● WHAT YOU HAVE TO DO
Extract from the listing each line in which the string "acciaccatura" occurs.

● DATA SECTION
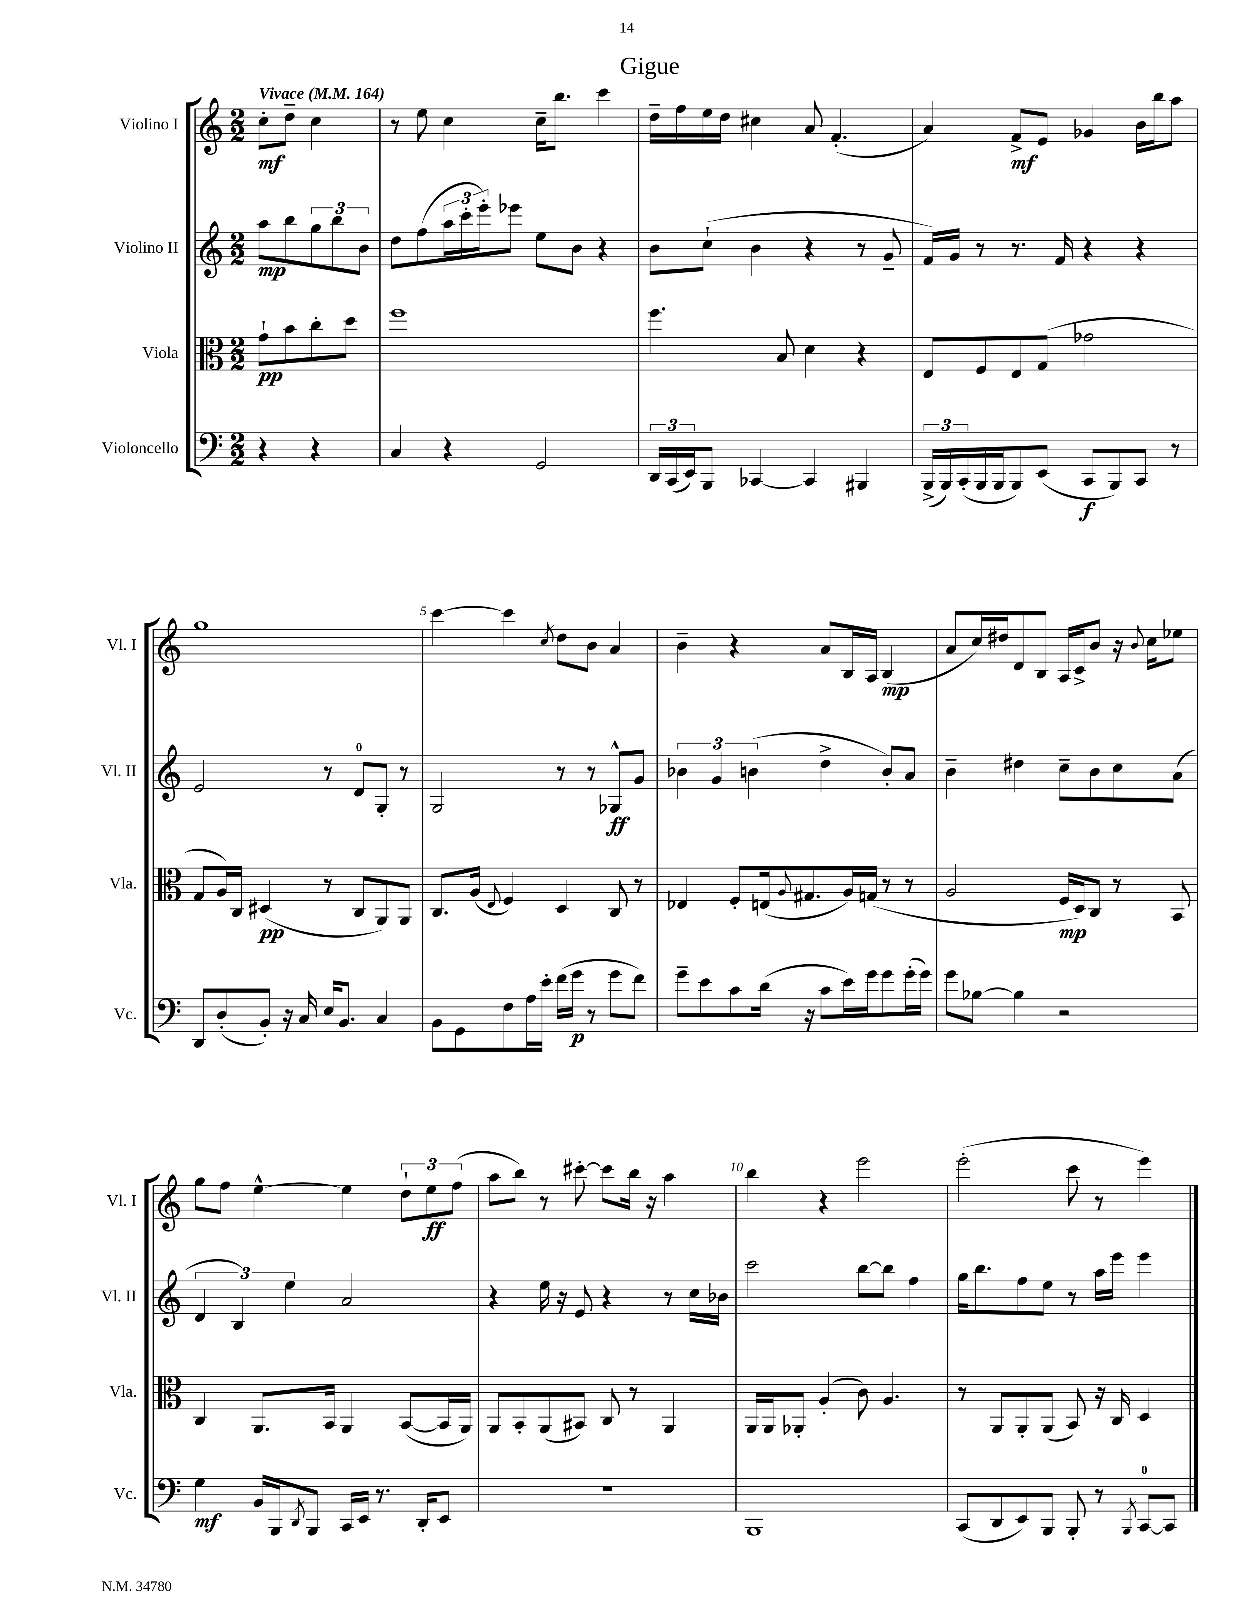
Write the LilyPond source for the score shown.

\header { title = "Gigue" }
<<
\new StaffGroup <<
\new Staff = "s0" \with { instrumentName = "Violino I" shortInstrumentName = "Vl. I" } {
    \clef treble \key c \major \numericTimeSignature \time 2/2 \partial 2 \tempo "Vivace" 4 = 164
    c''8-.\mf d''8-- c''4 |
    r8 e''8 c''4 c''16-- b''8. c'''4 |
    d''16-- f''16 e''16 d''16 cis''4 a'8 f'4.-.( |
    a'4) f'8->\mf e'8 ges'4 b'16 b''16 a''8 |
    g''1 |
    c'''4~ c'''4 \acciaccatura { c''8 } d''8 b'8 a'4 |
    b'4-- r4 a'8 b16 a16 b4\mp( |
    a'8 c''16) dis''16 d'8 b8 a16 c'16-> b'8 r16 \appoggiatura { b'8 } c''16 ees''8 |
    g''8 f''8 e''4~-^ e''4 \tuplet 3/2 { d''8-! e''8\ff f''8( } |
    a''8 b''8) r8 cis'''8~-. cis'''8 b''16 r16 a''4 |
    b''4 r4 e'''2 |
    e'''2-.( c'''8 r8 e'''4) \bar "|." |
}
\new Staff = "s1" \with { instrumentName = "Violino II" shortInstrumentName = "Vl. II" } {
    \clef treble \key c \major \numericTimeSignature \time 2/2 \partial 2
    a''8\mp b''8 \tuplet 3/2 { g''8 b''8 b'8 } |
    d''8 f''8( \tuplet 3/2 { a''16 c'''16-. e'''16-.) } ees'''8 e''8 b'8 r4 |
    b'8 c''8-!( b'4 r4 r8 g'8-- |
    f'16) g'16 r8 r8. f'16 r4 r4 |
    e'2 r8 d'8-0 g8-. r8 |
    g2 r8 r8 ges8-^\ff g'8 |
    \tuplet 3/2 { bes'4 g'4 b'4( } d''4-> b'8-.) a'8 |
    b'4-- dis''4 c''8-- b'8 c''8 a'8( |
    \tuplet 3/2 { d'4 b4) e''4 } a'2 |
    r4 e''16 r16 e'8 r4 r8 c''16 bes'16 |
    c'''2 b''8~ b''8 f''4 |
    g''16 b''8. f''8 e''8 r8 a''16 e'''16 e'''4 \bar "|." |
}
\new Staff = "s2" \with { instrumentName = "Viola" shortInstrumentName = "Vla." } {
    \clef alto \key c \major \numericTimeSignature \time 2/2 \partial 2
    g'8-!\pp b'8 c''8-. d''8 |
    f''1 |
    f''4. b8 d'4 r4 |
    e8 f8 e8 g8( ges'2 |
    g8 a16) c16 dis4\pp( r8 c8 a,8) a,8 |
    c8. a16( \appoggiatura { e8 } f4) d4 c8 r8 |
    ees4 f8-. e16( \appoggiatura { a8 } gis8. a16) g16( r8 r8 |
    a2 f16\mp d16) c8 r8 b,8 |
    c4 a,8. b,16 a,4 b,8~( b,16 a,16) |
    a,8 b,8-. a,8( bis,8) c8 r8 a,4 |
    a,16 a,16 aes,8-. a4-.( c'8) a4. |
    r8 a,8 a,8-. a,8( b,8) r16 c16 d4 \bar "|." |
}
\new Staff = "s3" \with { instrumentName = "Violoncello" shortInstrumentName = "Vc." } {
    \clef bass \key c \major \numericTimeSignature \time 2/2 \partial 2
    r4 r4 |
    c4 r4 g,2 |
    \tuplet 3/2 { d,16 c,16( e,16) } b,,8 ces,4~ ces,4 bis,,4 |
    \tuplet 3/2 { b,,16->( b,,16) c,16-.( } b,,16 b,,16 b,,8) e,8( c,8\f b,,8) c,8 r8 |
    d,8 d8-.( b,8-.) r16 c16 e16 b,8. c4 |
    b,8 g,8 f8 a16 e'16-. f'16( g'16\p r8 g'8 f'8) |
    g'8-- e'8 c'8 d'16( r16 c'8 e'16) g'16 g'8 g'16-.( g'16) |
    g'8 bes8~ bes4 r2 |
    g4\mf b,16 b,,16 \acciaccatura { d,8 } b,,8 c,16 e,16 r8. d,16-. e,8 |
    R1 |
    b,,1 |
    c,8( d,8 e,8) b,,8 b,,8-. r8 \acciaccatura { b,,8 } c,8-0~ c,8 \bar "|." |
}
>>
>>
\layout { \context { \Score \override BarNumber.break-visibility = ##(#f #t #t) barNumberVisibility = #(every-nth-bar-number-visible 5) } }
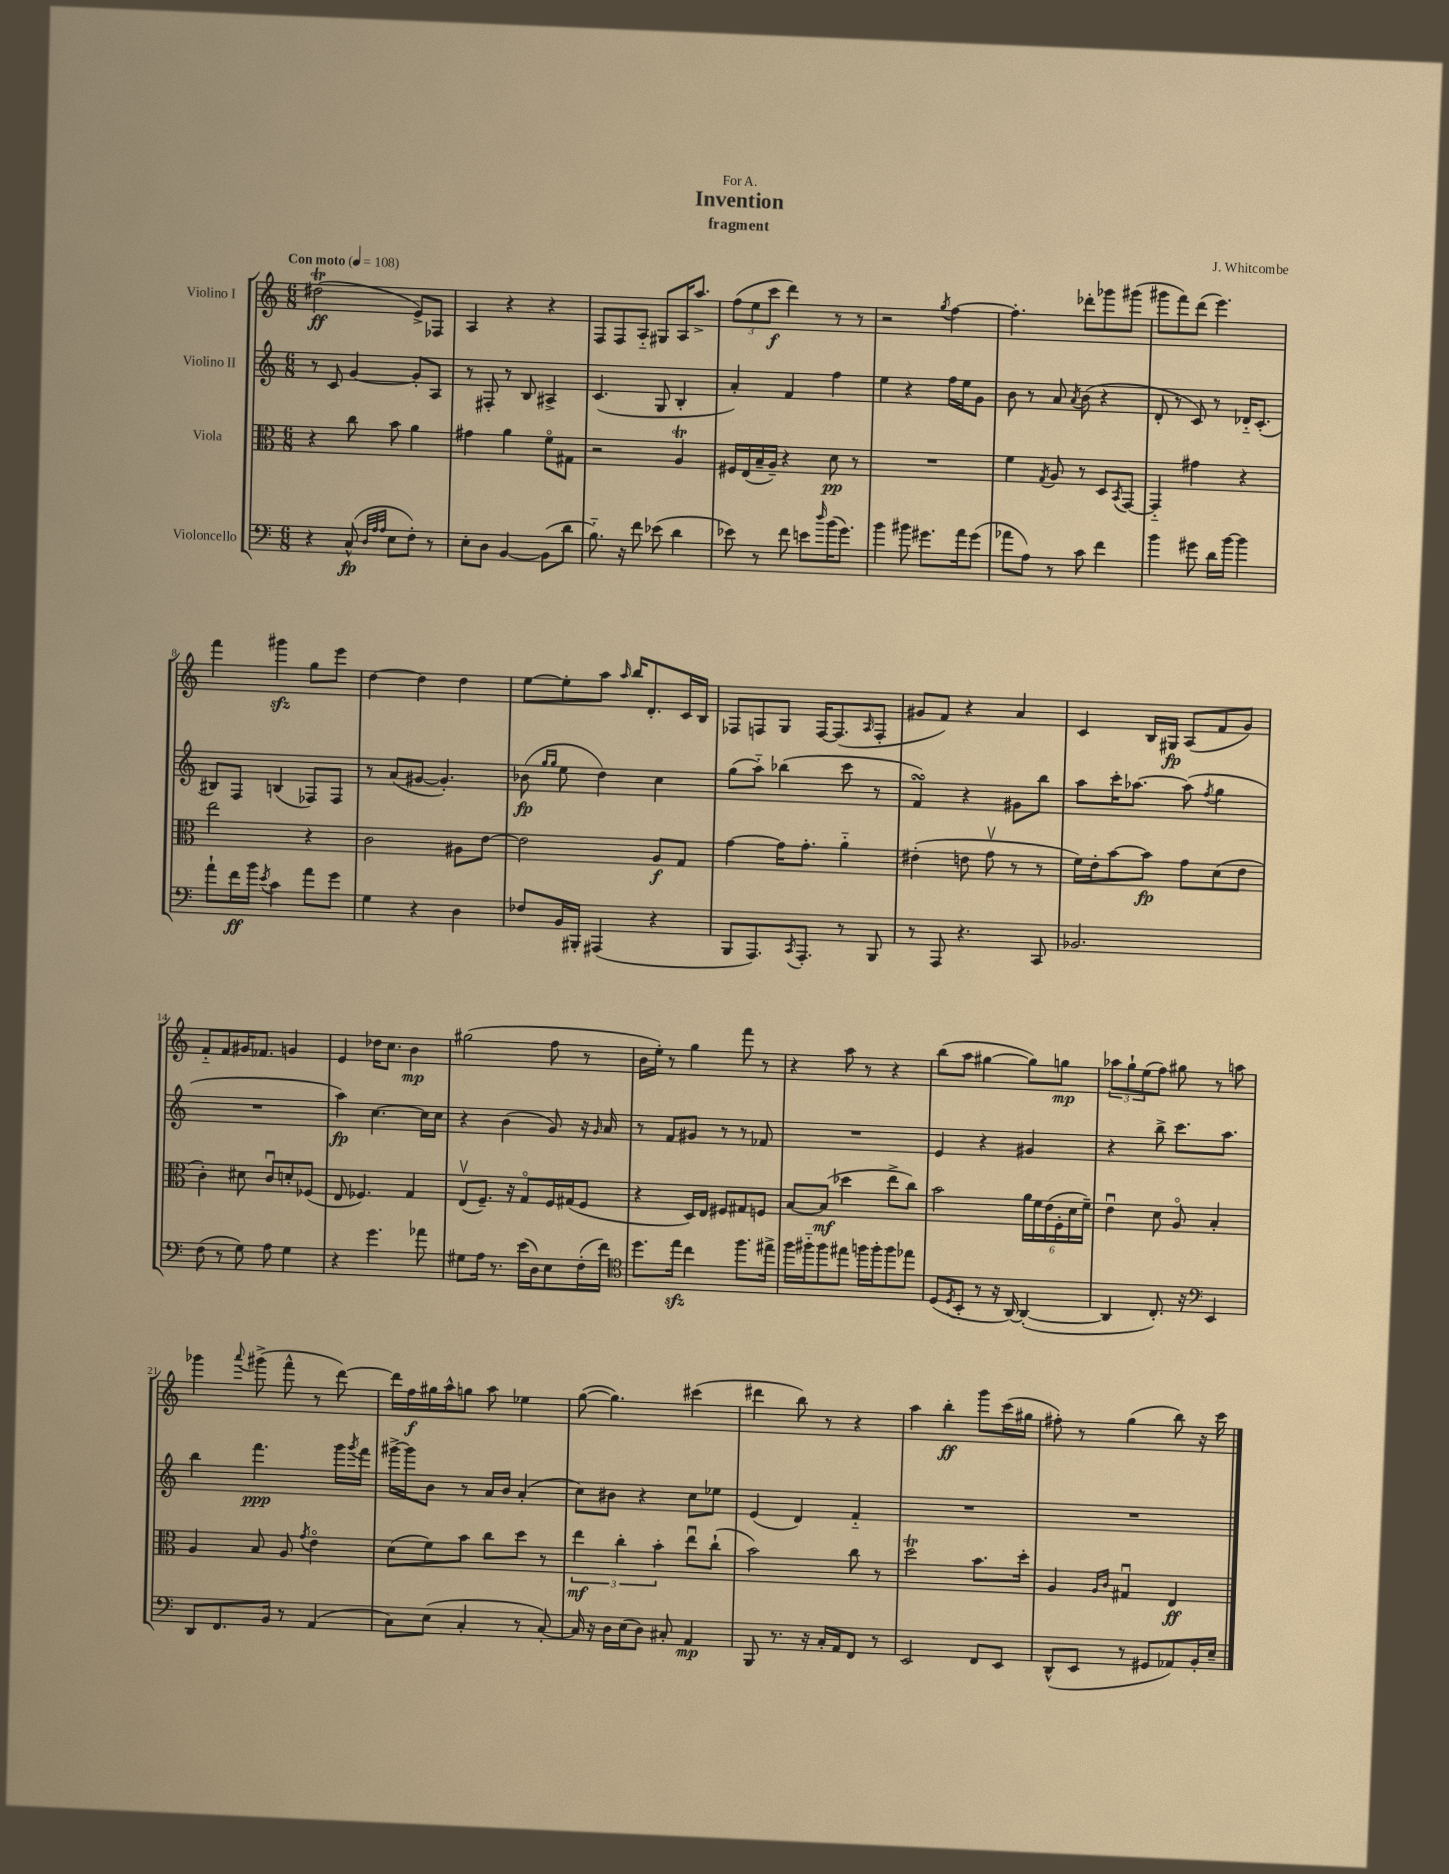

● CORRECT RESPONSE
    c'''4~ c'''4 \acciaccatura { c''8 } d''8 b'8 a'4 |
    g4\mf b,16 b,,16 \acciaccatura { d,8 } b,,8 c,16 e,16 r8. d,16-. e,8 |
    c,8( d,8 e,8) b,,8 b,,8-. r8 \acciaccatura { b,,8 } c,8-0~ c,8 \bar "|." |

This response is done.